START Record extracts
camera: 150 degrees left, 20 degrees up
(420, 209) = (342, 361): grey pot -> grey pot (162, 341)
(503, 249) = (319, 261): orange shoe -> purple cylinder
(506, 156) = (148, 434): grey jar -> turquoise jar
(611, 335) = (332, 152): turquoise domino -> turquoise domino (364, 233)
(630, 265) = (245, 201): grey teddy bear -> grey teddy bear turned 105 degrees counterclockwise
END Record extracts
**Problem to solve:** Return, in full, every line of these entries that holds "grey".

**Solution for this problem:**
(420, 209) = (342, 361): grey pot -> grey pot (162, 341)
(506, 156) = (148, 434): grey jar -> turquoise jar
(630, 265) = (245, 201): grey teddy bear -> grey teddy bear turned 105 degrees counterclockwise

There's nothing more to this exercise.